* [Written instruction]: Count the lines in the items below that contain the string "kern". Give only the number.

* [Task material]:
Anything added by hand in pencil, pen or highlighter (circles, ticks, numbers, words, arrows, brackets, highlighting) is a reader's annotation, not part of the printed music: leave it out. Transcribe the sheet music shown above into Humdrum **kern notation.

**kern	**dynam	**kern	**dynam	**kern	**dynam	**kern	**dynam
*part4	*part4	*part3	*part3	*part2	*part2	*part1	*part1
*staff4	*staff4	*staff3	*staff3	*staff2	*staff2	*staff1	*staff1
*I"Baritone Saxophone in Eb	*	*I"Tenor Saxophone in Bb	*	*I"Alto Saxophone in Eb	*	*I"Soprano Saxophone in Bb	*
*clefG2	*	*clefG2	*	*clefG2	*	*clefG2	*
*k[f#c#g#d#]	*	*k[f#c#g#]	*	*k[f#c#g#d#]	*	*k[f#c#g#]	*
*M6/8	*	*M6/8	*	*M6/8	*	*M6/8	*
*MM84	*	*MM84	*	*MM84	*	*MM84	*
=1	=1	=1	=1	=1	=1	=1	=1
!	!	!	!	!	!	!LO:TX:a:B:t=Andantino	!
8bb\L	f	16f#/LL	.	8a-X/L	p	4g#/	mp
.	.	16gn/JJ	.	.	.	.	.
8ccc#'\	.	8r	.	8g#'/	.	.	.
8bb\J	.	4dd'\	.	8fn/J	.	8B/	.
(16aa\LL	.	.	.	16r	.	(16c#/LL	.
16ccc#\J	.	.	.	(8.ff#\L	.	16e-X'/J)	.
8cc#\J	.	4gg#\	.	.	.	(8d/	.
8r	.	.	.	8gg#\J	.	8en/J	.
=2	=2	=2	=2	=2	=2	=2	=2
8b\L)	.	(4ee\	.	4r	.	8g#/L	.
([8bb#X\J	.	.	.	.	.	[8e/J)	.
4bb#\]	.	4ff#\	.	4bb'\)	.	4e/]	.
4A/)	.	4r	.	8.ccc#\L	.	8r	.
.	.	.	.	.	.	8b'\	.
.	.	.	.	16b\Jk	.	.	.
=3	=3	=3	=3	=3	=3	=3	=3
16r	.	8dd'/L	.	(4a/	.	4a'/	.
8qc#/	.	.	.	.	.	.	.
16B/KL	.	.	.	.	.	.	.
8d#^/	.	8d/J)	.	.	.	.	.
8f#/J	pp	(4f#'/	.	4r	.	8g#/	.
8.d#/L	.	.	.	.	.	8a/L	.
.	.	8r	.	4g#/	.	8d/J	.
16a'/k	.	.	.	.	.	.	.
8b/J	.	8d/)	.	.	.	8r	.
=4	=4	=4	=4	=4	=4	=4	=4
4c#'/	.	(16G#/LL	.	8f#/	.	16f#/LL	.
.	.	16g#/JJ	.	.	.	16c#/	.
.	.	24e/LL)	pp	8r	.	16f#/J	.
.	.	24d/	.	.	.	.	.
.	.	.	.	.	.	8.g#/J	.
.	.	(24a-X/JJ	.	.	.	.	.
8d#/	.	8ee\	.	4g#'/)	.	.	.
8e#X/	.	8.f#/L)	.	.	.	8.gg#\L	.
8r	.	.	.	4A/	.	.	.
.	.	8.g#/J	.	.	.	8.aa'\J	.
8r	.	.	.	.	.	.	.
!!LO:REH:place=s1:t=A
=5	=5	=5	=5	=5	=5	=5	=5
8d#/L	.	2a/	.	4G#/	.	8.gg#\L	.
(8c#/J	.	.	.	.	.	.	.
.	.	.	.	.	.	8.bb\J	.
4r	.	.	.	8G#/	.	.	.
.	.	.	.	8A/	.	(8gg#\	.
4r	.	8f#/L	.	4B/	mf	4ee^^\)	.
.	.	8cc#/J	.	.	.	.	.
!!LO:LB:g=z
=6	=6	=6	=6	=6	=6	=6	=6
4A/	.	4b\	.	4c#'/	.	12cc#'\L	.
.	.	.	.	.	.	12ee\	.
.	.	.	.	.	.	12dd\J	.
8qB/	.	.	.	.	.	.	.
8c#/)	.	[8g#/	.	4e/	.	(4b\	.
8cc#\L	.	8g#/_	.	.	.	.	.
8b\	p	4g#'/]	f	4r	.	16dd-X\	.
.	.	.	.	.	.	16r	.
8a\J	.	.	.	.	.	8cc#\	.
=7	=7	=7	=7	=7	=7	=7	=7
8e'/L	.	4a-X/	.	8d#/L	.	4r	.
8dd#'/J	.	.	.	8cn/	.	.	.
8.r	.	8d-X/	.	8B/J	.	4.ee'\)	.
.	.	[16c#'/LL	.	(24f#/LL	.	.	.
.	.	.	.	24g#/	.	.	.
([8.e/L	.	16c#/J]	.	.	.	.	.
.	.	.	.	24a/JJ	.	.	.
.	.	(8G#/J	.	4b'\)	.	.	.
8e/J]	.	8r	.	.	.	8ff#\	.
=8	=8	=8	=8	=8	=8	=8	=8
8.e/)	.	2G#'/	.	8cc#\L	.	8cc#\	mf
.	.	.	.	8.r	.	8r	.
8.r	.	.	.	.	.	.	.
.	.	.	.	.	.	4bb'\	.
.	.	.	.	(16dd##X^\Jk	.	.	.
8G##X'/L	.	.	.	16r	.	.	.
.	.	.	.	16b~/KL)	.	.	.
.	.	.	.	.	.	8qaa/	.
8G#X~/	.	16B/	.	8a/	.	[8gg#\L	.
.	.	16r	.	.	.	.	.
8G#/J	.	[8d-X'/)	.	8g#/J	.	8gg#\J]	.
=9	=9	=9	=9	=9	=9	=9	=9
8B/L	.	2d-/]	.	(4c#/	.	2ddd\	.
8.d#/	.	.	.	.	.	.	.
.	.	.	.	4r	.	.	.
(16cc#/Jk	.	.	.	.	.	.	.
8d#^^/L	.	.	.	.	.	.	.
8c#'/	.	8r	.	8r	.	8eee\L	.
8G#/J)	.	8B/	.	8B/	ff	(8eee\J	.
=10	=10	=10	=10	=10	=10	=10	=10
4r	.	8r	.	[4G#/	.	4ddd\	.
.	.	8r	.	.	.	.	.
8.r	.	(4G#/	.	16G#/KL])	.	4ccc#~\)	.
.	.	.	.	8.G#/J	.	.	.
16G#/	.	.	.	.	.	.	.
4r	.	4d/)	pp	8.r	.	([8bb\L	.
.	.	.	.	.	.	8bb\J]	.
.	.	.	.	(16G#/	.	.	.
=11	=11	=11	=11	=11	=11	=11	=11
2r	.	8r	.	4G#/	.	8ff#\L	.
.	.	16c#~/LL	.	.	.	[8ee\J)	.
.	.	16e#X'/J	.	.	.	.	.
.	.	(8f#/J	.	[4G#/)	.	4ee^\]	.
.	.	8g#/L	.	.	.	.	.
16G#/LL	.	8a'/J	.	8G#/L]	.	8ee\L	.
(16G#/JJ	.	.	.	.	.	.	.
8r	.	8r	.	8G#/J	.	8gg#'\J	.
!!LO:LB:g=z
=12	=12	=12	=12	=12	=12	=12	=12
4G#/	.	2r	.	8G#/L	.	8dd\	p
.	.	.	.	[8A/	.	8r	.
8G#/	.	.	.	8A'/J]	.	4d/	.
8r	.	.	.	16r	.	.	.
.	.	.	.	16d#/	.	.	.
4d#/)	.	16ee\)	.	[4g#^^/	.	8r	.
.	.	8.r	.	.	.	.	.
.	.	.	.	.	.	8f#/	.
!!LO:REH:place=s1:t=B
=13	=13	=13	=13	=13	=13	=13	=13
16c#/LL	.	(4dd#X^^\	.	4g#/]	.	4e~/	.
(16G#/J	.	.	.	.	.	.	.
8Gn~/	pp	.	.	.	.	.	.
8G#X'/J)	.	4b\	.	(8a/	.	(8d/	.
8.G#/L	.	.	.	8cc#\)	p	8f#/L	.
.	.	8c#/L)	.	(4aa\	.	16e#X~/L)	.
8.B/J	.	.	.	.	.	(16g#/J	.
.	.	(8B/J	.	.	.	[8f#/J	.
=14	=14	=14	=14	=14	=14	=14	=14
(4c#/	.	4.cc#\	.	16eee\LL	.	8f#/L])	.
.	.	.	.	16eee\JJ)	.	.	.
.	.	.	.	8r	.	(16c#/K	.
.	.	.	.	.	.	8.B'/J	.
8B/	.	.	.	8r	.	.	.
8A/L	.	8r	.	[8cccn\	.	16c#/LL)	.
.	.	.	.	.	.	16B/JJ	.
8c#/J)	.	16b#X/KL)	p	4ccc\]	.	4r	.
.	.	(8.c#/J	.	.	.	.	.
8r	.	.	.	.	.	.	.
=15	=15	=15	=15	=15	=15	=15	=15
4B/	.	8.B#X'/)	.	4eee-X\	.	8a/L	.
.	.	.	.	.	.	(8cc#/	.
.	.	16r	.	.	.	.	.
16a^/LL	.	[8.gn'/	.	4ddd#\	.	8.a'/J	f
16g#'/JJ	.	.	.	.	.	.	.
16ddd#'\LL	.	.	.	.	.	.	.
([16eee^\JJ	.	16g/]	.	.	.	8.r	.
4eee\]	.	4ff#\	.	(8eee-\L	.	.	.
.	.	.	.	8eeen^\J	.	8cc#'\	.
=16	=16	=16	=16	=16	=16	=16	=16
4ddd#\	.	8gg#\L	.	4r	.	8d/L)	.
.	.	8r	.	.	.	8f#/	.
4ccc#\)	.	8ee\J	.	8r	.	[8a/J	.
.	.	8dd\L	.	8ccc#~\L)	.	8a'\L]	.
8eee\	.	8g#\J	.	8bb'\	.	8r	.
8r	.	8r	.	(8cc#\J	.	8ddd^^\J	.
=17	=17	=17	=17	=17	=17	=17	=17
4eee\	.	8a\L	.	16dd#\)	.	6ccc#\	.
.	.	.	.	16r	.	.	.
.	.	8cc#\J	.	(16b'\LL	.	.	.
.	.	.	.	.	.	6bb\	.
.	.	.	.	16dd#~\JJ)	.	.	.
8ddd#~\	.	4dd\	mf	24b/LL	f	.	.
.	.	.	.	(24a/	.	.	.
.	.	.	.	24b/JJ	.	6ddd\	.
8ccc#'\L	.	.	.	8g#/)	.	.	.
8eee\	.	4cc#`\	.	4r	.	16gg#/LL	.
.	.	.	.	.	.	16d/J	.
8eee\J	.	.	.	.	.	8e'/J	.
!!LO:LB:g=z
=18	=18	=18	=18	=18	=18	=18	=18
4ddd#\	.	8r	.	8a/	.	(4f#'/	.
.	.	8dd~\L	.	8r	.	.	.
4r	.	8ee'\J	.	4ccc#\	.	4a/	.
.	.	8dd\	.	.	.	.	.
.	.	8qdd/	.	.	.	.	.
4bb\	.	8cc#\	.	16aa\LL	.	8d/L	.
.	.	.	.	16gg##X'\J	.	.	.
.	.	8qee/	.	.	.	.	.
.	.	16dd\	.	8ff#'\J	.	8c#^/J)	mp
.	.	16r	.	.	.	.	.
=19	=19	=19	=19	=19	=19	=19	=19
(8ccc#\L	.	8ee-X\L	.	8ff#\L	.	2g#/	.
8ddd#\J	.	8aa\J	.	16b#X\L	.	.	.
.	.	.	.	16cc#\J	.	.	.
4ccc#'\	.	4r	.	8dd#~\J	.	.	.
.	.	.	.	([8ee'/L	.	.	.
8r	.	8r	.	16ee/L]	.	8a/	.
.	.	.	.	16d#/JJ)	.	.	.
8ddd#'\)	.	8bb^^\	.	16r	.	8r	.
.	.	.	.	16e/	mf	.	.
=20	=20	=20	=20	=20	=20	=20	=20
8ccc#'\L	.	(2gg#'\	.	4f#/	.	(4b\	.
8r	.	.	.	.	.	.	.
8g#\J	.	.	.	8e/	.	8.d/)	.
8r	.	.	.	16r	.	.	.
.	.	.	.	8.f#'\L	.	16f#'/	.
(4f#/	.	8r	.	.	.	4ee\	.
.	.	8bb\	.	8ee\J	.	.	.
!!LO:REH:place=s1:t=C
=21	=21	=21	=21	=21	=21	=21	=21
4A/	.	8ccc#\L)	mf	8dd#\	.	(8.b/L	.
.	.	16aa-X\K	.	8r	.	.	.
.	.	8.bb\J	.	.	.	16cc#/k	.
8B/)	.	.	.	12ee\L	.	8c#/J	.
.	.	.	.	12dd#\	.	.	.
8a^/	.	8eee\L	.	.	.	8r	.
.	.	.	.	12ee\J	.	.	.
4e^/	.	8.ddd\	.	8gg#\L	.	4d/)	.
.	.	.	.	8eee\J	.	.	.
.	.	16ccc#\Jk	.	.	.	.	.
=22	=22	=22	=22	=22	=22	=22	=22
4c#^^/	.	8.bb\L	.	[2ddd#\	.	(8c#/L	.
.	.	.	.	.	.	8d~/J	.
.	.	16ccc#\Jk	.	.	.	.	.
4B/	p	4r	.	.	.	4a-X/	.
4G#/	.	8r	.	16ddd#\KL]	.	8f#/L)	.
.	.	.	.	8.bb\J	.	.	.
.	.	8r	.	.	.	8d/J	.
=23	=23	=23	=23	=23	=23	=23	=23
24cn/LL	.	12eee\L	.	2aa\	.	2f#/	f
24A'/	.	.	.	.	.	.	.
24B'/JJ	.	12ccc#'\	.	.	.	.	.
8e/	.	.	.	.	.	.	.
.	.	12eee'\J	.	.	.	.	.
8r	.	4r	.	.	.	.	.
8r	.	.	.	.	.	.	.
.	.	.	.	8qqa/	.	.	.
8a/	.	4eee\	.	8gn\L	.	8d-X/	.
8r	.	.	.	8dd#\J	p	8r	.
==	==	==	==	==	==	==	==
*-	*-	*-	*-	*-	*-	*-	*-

* [Task result]: 2